▸ WHAT THE TASK ASKS:
Using the records below, give the number of lines where the string "diode" shows up. Add nothing to it.
#####
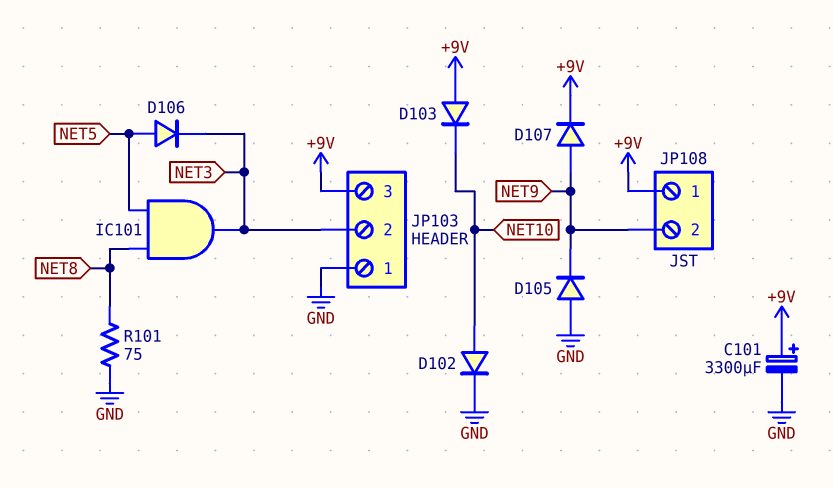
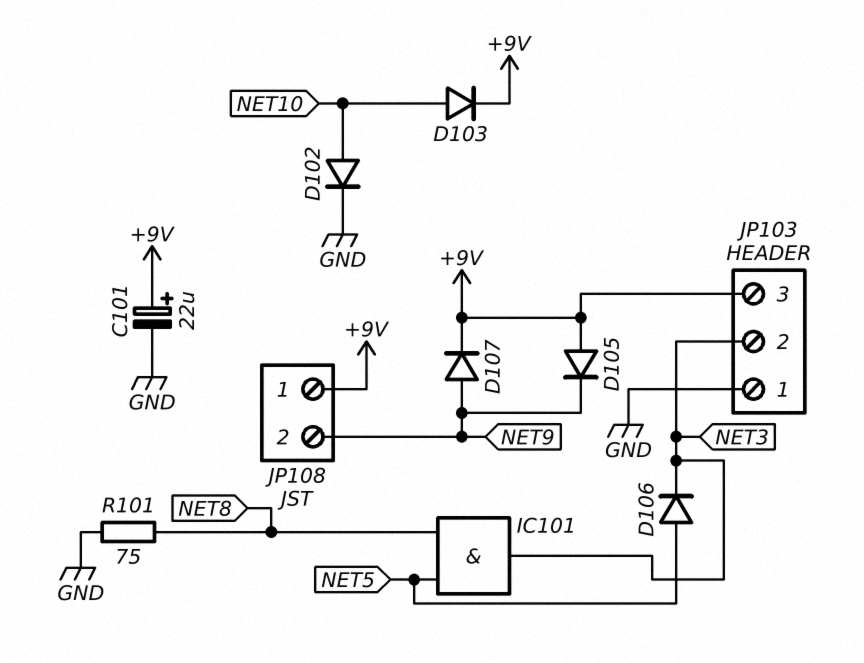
C101: 3300uF (plus +9V, minus GND) -> 22uF (plus +9V, minus GND)
D103: diode (A +9V, K NET10) -> diode (A NET10, K +9V)
D105: diode (A GND, K NET9) -> diode (A +9V, K NET9)

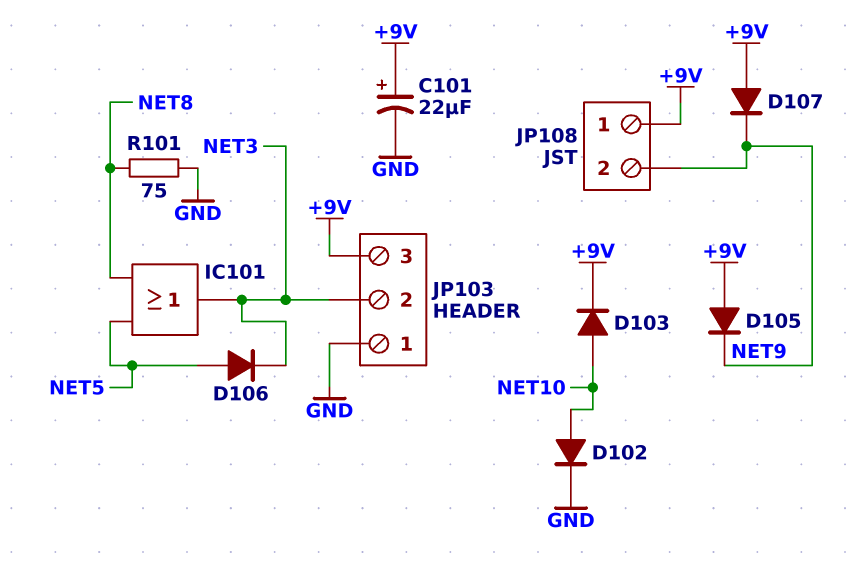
D107: diode (A NET9, K +9V) -> diode (A +9V, K NET9)
IC101: AND (in NET5, in NET8, out NET3) -> OR (in NET5, in NET8, out NET3)

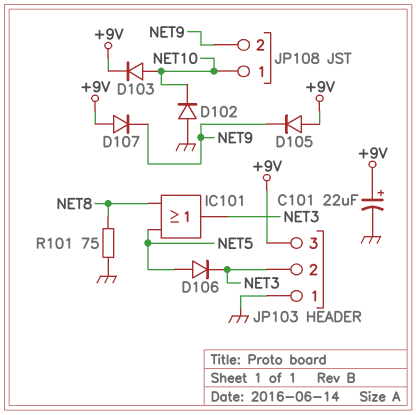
D102: diode (A NET10, K GND) -> diode (A GND, K NET10)
JP108 pin 1: +9V -> NET10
#####
▸ ANSWER FOR THE TASK:
4